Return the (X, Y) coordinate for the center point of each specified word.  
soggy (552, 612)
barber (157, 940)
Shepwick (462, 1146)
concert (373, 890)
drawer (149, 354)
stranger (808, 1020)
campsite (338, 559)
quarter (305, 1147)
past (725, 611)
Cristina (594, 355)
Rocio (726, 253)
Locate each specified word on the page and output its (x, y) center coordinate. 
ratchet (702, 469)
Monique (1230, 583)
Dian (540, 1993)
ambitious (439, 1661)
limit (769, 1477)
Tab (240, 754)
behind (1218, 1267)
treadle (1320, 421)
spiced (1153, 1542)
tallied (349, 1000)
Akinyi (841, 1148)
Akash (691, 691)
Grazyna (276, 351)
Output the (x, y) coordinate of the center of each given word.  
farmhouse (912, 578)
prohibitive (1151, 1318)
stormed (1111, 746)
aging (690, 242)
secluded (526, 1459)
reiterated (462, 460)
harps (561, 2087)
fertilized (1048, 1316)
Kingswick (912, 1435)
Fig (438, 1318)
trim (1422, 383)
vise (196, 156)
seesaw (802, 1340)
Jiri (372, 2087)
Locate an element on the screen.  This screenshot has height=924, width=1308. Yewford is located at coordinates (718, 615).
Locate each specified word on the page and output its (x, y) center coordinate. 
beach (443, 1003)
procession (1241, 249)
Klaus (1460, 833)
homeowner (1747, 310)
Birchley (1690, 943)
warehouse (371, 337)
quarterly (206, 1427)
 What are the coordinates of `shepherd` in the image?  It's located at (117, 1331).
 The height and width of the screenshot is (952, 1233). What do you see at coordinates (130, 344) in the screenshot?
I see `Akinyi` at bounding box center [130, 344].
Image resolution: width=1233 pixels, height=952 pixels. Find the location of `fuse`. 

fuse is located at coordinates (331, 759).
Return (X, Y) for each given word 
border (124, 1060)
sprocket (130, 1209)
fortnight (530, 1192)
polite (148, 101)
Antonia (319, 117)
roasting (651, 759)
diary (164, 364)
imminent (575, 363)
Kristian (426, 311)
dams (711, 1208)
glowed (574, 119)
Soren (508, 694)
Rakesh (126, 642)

####################

Reproduce all of the material above with "Kingswick" changed to "Kingsford" and everything else left as it is.

_Finished task_
Return the (X, Y) coordinate for the center point of each specified word.  
soggy (552, 612)
barber (157, 940)
Shepwick (462, 1146)
concert (373, 890)
drawer (149, 354)
stranger (808, 1020)
campsite (338, 559)
quarter (305, 1147)
past (725, 611)
Cristina (594, 355)
Rocio (726, 253)
Locate each specified word on the page and output its (x, y) center coordinate. 
ratchet (702, 469)
Monique (1230, 583)
Dian (540, 1993)
ambitious (439, 1661)
limit (769, 1477)
Tab (240, 754)
behind (1218, 1267)
treadle (1320, 421)
spiced (1153, 1542)
tallied (349, 1000)
Akinyi (841, 1148)
Akash (691, 691)
Grazyna (276, 351)
Output the (x, y) coordinate of the center of each given word.  
farmhouse (912, 578)
prohibitive (1151, 1318)
stormed (1111, 746)
aging (690, 242)
secluded (526, 1459)
reiterated (462, 460)
harps (561, 2087)
fertilized (1048, 1316)
Kingsford (912, 1435)
Fig (438, 1318)
trim (1422, 383)
vise (196, 156)
seesaw (802, 1340)
Jiri (372, 2087)
Locate an element on the screen.  This screenshot has height=924, width=1308. Yewford is located at coordinates (718, 615).
Locate each specified word on the page and output its (x, y) center coordinate. 
beach (443, 1003)
procession (1241, 249)
Klaus (1460, 833)
homeowner (1747, 310)
Birchley (1690, 943)
warehouse (371, 337)
quarterly (206, 1427)
 What are the coordinates of `shepherd` in the image?  It's located at (117, 1331).
 The height and width of the screenshot is (952, 1233). What do you see at coordinates (130, 344) in the screenshot?
I see `Akinyi` at bounding box center [130, 344].
Image resolution: width=1233 pixels, height=952 pixels. Find the location of `fuse`. 

fuse is located at coordinates (331, 759).
Return (X, Y) for each given word 
border (124, 1060)
sprocket (130, 1209)
fortnight (530, 1192)
polite (148, 101)
Antonia (319, 117)
roasting (651, 759)
diary (164, 364)
imminent (575, 363)
Kristian (426, 311)
dams (711, 1208)
glowed (574, 119)
Soren (508, 694)
Rakesh (126, 642)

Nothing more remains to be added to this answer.